BEGIN DATASET SECTION

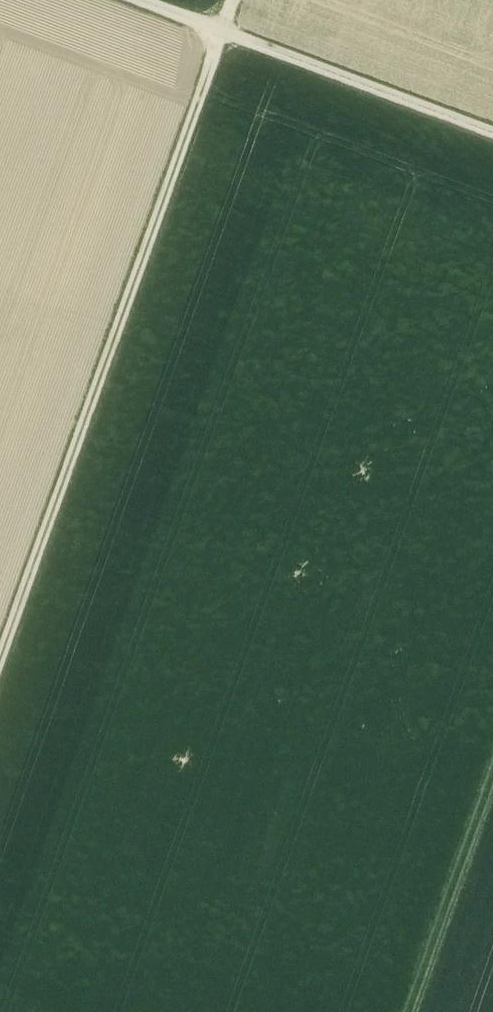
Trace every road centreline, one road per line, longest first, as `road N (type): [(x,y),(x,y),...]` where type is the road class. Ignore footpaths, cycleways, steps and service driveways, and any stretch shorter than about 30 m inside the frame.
road 1 (track): [(232,0),(0,662)]
road 2 (track): [(492,134),(132,0)]
road 3 (track): [(492,771),(407,1011)]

END DATASET SECTION

_WORK INSTRUCTIONS:_ Repeat the material exactly. Skip the images.

_SOLUTION TO THIS EXERCISE:_
Trace every road centreline, one road per line, longest first, as `road N (type): [(x,y),(x,y),...]` where type is the road class. Ignore footpaths, cycleways, steps and service driveways, and any stretch shorter than about 30 m inside the frame.
road 1 (track): [(232,0),(0,662)]
road 2 (track): [(492,134),(132,0)]
road 3 (track): [(492,771),(407,1011)]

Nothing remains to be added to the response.